— Problem —
Go through the entries below and print, exactly, the lines starting at the one with "D1: schottky MBR340 (A N5, K" and ending at the one with "SW3: button (GND, N_1) -> switch (GND, N_1)", keeping both ends and no others.
Data supplied START
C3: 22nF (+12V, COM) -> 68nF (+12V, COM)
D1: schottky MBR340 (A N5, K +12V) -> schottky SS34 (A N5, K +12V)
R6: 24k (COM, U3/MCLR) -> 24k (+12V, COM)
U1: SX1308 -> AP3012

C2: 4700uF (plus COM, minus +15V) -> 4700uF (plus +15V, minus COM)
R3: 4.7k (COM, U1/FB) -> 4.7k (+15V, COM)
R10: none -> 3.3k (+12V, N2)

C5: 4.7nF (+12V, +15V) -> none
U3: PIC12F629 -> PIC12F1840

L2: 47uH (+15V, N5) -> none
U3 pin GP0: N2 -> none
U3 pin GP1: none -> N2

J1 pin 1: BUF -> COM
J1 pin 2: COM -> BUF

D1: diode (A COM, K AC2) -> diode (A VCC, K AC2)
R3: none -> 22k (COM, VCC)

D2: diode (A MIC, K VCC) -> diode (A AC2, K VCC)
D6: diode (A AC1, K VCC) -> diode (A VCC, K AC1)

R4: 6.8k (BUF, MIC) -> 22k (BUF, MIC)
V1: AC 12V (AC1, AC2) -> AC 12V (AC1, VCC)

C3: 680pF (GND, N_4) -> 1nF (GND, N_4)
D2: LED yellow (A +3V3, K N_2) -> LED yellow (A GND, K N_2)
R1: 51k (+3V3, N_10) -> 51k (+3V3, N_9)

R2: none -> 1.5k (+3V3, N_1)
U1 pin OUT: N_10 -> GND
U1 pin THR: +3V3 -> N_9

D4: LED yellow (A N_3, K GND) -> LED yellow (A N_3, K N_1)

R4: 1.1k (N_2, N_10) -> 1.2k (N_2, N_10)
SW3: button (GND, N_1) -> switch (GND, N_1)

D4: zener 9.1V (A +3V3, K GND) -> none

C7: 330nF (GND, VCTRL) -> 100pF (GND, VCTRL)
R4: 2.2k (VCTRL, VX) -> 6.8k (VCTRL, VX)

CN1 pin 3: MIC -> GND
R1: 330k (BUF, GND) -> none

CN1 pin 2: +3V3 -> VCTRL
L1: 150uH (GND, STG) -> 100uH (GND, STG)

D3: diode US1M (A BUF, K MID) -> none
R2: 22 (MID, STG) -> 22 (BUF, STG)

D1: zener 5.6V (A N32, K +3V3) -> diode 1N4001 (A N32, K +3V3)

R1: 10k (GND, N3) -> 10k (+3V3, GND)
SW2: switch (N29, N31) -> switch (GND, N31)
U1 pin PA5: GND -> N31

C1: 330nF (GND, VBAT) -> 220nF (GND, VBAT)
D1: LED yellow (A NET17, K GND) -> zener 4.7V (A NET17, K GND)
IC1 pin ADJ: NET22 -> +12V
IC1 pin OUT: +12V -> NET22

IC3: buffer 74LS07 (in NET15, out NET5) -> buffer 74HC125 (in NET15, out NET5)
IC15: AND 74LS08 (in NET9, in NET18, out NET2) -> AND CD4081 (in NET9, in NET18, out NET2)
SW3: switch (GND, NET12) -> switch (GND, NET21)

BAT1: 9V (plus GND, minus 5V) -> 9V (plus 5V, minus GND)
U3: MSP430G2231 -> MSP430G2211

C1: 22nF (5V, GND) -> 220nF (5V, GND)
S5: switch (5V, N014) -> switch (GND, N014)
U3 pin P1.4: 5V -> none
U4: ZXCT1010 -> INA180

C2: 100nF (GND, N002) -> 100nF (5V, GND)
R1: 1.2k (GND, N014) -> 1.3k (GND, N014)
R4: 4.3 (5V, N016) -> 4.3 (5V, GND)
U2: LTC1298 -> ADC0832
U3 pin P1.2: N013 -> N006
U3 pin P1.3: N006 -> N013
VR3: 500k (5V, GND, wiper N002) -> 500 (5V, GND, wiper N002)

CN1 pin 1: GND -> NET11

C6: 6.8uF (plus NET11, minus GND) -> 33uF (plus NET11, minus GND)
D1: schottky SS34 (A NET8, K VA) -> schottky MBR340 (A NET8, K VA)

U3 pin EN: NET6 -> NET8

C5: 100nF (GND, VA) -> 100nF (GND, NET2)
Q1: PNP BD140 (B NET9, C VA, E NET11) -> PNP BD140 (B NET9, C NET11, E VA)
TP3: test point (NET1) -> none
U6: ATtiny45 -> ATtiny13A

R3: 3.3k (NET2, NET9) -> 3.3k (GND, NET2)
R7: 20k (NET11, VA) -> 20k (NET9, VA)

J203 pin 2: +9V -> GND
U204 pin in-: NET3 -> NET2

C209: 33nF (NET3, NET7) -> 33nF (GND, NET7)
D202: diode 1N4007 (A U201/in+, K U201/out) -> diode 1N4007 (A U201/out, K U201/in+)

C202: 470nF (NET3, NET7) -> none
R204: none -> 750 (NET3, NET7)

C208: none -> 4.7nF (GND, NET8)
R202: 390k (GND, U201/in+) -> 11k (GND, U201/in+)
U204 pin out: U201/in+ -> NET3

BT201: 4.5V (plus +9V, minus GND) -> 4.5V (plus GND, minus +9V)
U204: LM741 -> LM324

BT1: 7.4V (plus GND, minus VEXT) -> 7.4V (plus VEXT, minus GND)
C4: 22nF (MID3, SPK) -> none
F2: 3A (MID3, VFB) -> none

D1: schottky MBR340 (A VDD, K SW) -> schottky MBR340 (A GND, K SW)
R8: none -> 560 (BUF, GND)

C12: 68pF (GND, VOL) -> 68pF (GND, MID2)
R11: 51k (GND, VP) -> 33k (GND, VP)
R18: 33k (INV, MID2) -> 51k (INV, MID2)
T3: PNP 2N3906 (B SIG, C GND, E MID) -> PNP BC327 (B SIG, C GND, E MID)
Data supplied END
— Finished exercise —
D1: schottky MBR340 (A N5, K +12V) -> schottky SS34 (A N5, K +12V)
R6: 24k (COM, U3/MCLR) -> 24k (+12V, COM)
U1: SX1308 -> AP3012

C2: 4700uF (plus COM, minus +15V) -> 4700uF (plus +15V, minus COM)
R3: 4.7k (COM, U1/FB) -> 4.7k (+15V, COM)
R10: none -> 3.3k (+12V, N2)

C5: 4.7nF (+12V, +15V) -> none
U3: PIC12F629 -> PIC12F1840

L2: 47uH (+15V, N5) -> none
U3 pin GP0: N2 -> none
U3 pin GP1: none -> N2

J1 pin 1: BUF -> COM
J1 pin 2: COM -> BUF

D1: diode (A COM, K AC2) -> diode (A VCC, K AC2)
R3: none -> 22k (COM, VCC)

D2: diode (A MIC, K VCC) -> diode (A AC2, K VCC)
D6: diode (A AC1, K VCC) -> diode (A VCC, K AC1)

R4: 6.8k (BUF, MIC) -> 22k (BUF, MIC)
V1: AC 12V (AC1, AC2) -> AC 12V (AC1, VCC)

C3: 680pF (GND, N_4) -> 1nF (GND, N_4)
D2: LED yellow (A +3V3, K N_2) -> LED yellow (A GND, K N_2)
R1: 51k (+3V3, N_10) -> 51k (+3V3, N_9)

R2: none -> 1.5k (+3V3, N_1)
U1 pin OUT: N_10 -> GND
U1 pin THR: +3V3 -> N_9

D4: LED yellow (A N_3, K GND) -> LED yellow (A N_3, K N_1)

R4: 1.1k (N_2, N_10) -> 1.2k (N_2, N_10)
SW3: button (GND, N_1) -> switch (GND, N_1)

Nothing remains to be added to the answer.